TASK PROMPT: Reproduce all of the data below without alteration; exclude every picture.

%%

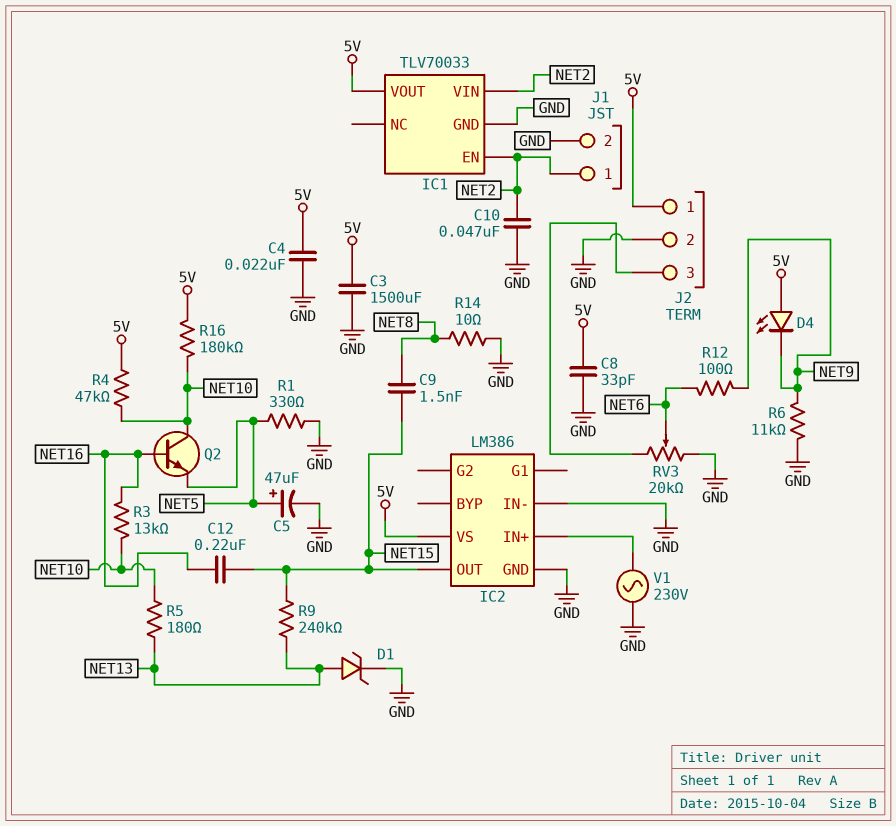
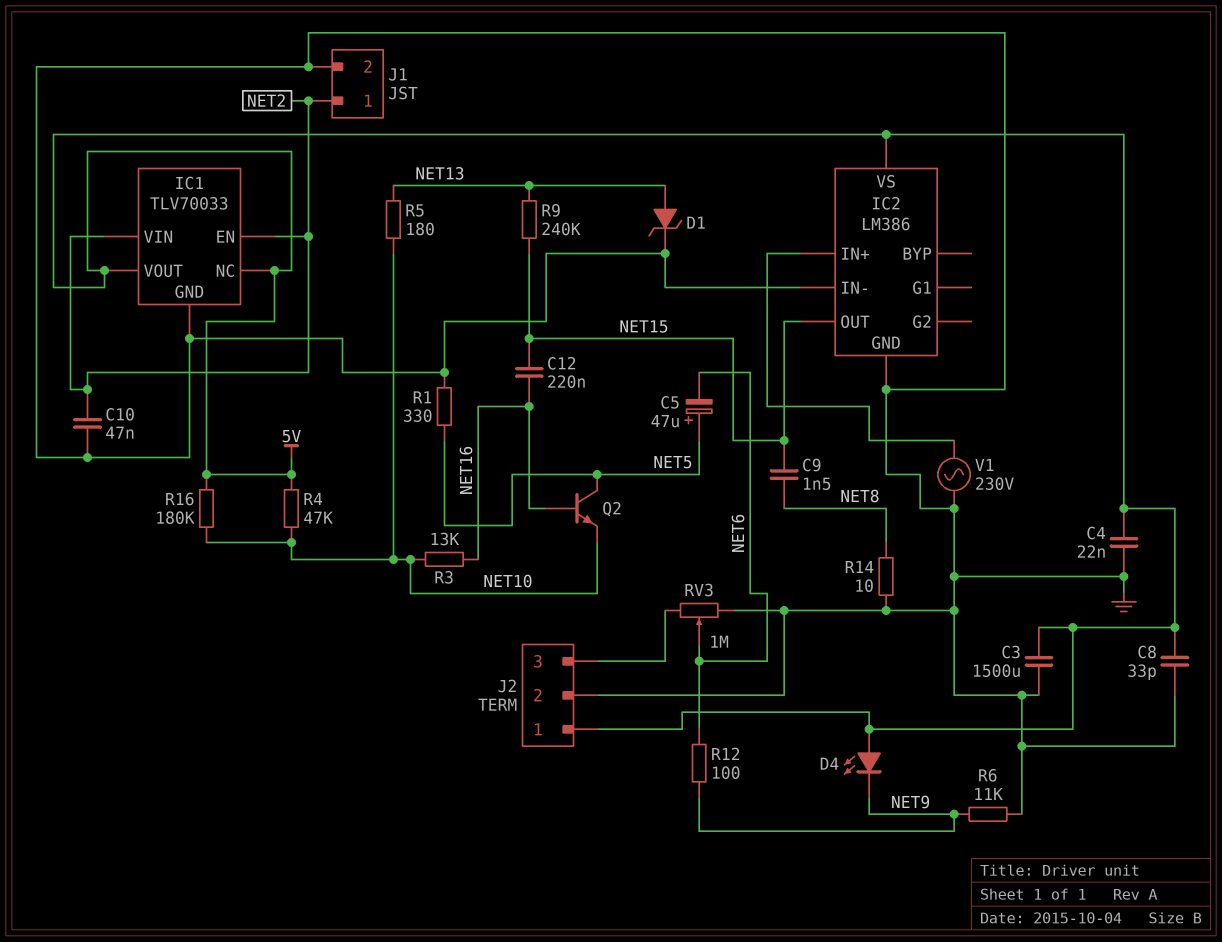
C5: 47uF (plus NET5, minus GND) -> 47uF (plus NET5, minus NET6)
IC1 pin NC: none -> 5V
Q2: NPN (B NET16, C NET10, E NET5) -> NPN (B NET16, C NET5, E NET10)
RV3: 20k (GND, J2/3, wiper NET6) -> 1M (GND, J2/3, wiper NET6)

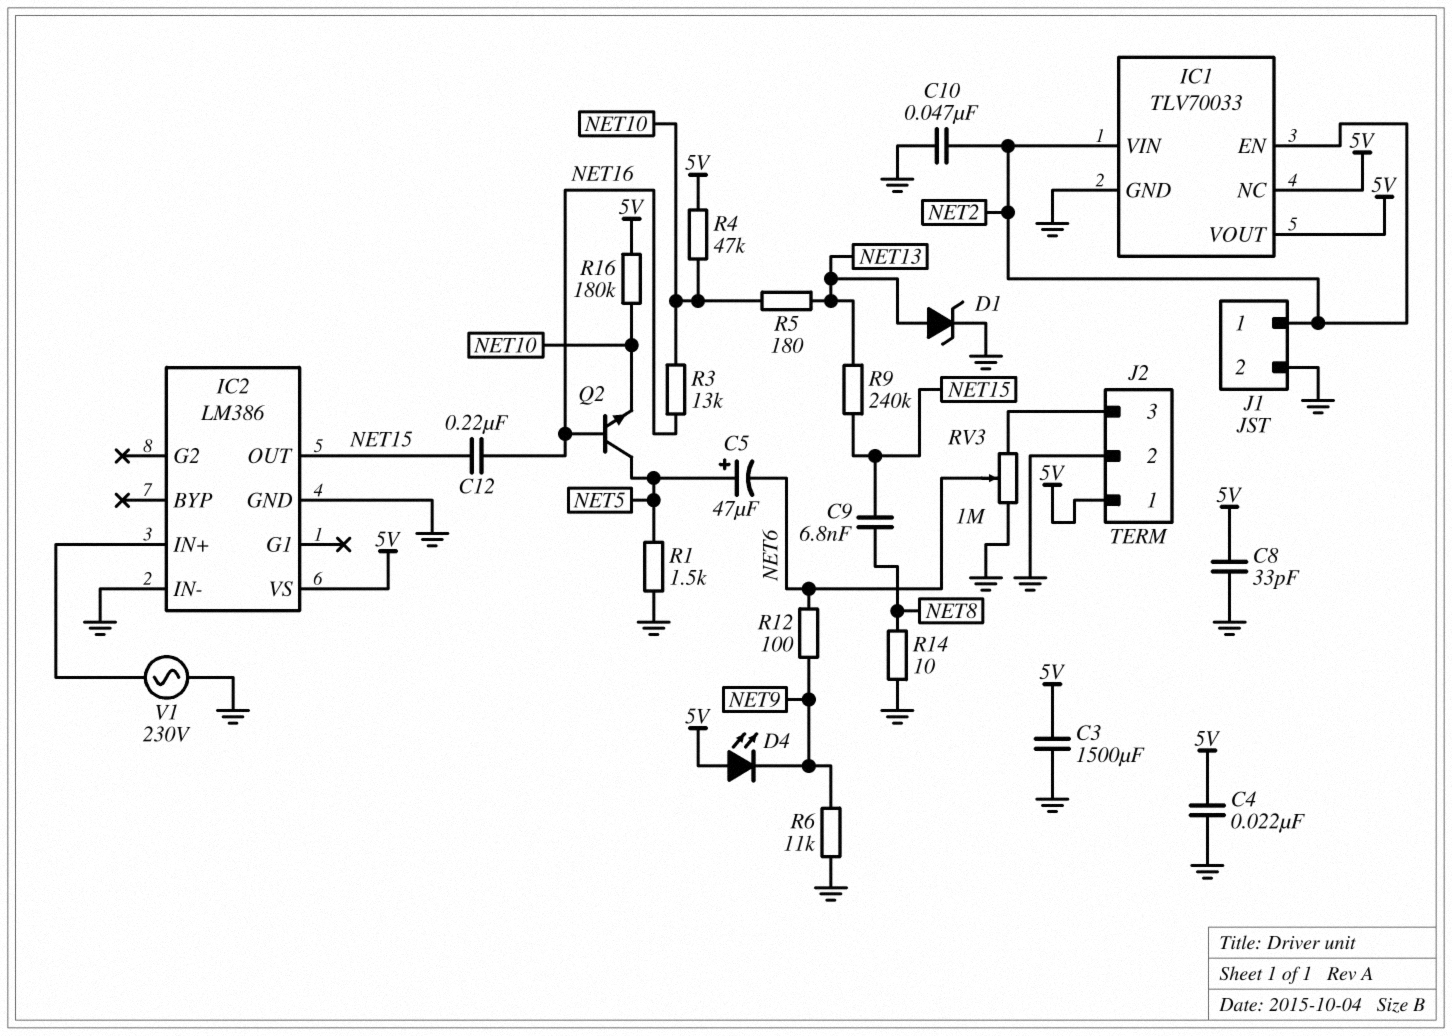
C9: 1.5nF (NET8, NET15) -> 6.8nF (NET8, NET15)
R1: 330 (GND, NET5) -> 1.5k (GND, NET5)

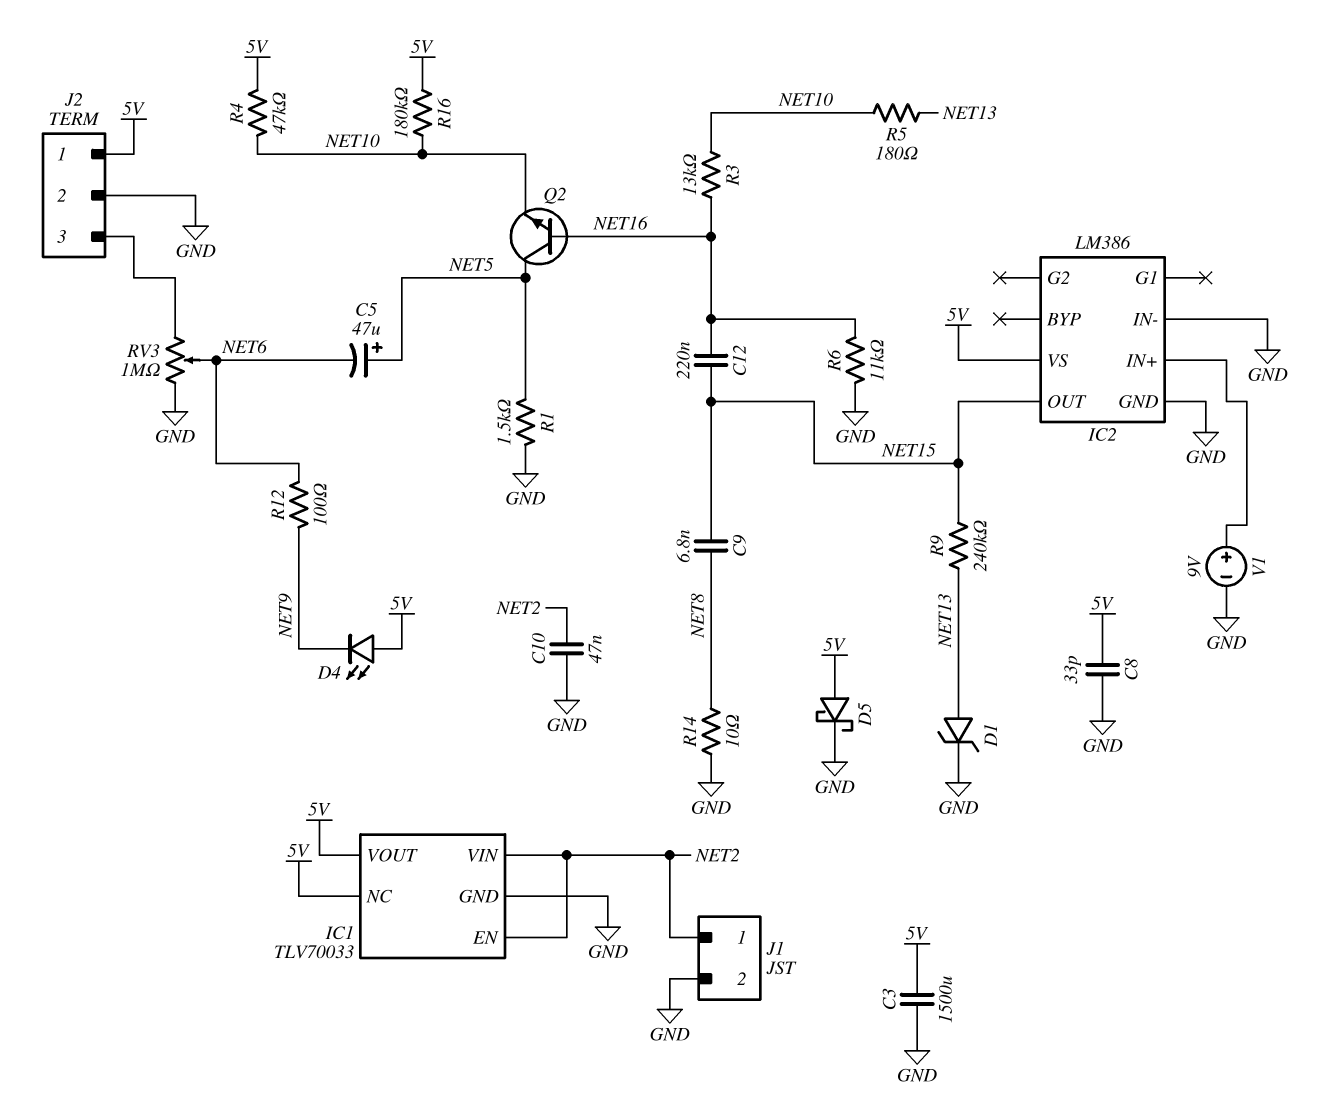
C4: 22nF (5V, GND) -> none
D5: none -> schottky (A 5V, K GND)
R6: 11k (GND, NET9) -> 11k (GND, NET16)
V1: AC 230V (GND, IC2/IN+) -> 9V (plus IC2/IN+, minus GND)

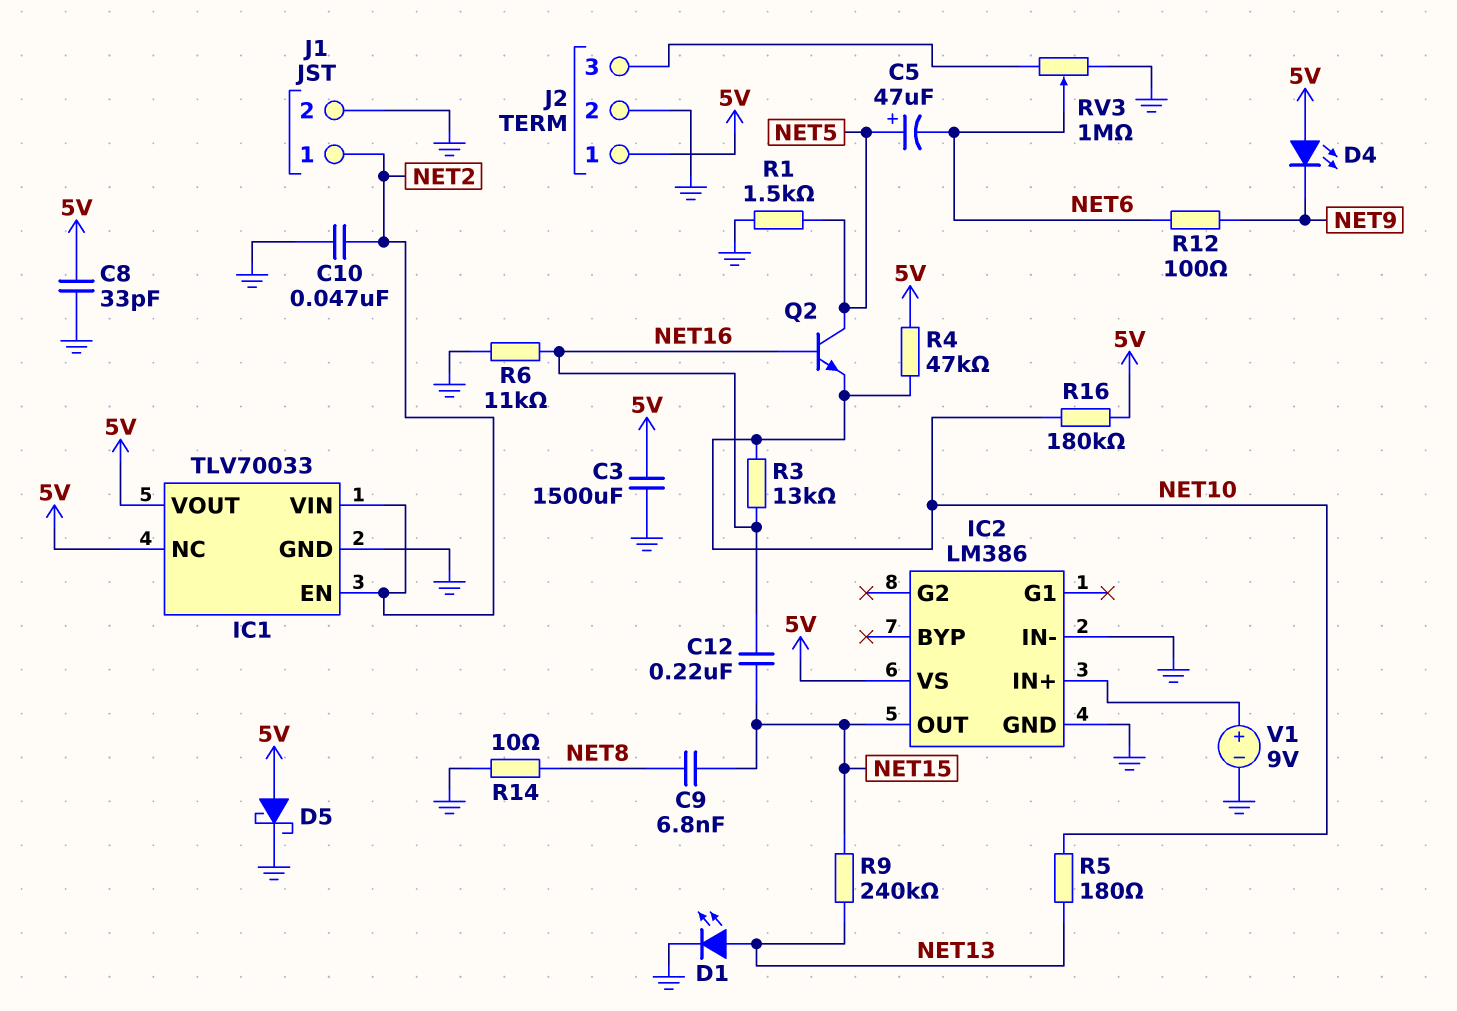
D1: zener (A NET13, K GND) -> LED (A NET13, K GND)

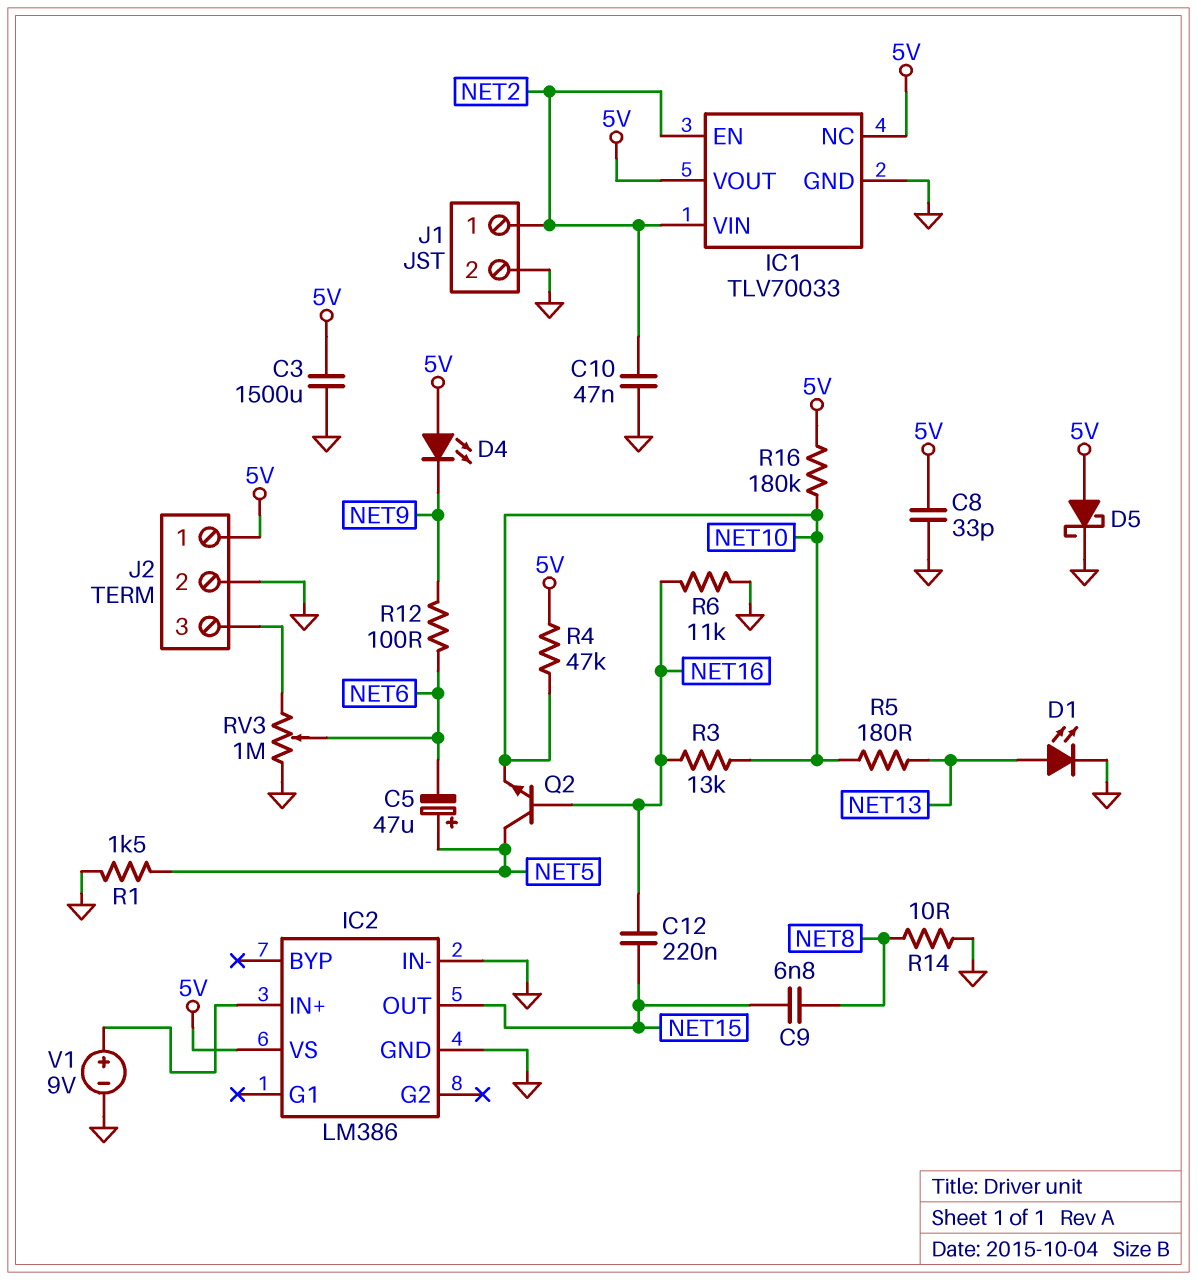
R9: 240k (NET13, NET15) -> none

%%

RESPONSE:
C5: 47uF (plus NET5, minus GND) -> 47uF (plus NET5, minus NET6)
IC1 pin NC: none -> 5V
Q2: NPN (B NET16, C NET10, E NET5) -> NPN (B NET16, C NET5, E NET10)
RV3: 20k (GND, J2/3, wiper NET6) -> 1M (GND, J2/3, wiper NET6)

C9: 1.5nF (NET8, NET15) -> 6.8nF (NET8, NET15)
R1: 330 (GND, NET5) -> 1.5k (GND, NET5)

C4: 22nF (5V, GND) -> none
D5: none -> schottky (A 5V, K GND)
R6: 11k (GND, NET9) -> 11k (GND, NET16)
V1: AC 230V (GND, IC2/IN+) -> 9V (plus IC2/IN+, minus GND)

D1: zener (A NET13, K GND) -> LED (A NET13, K GND)

R9: 240k (NET13, NET15) -> none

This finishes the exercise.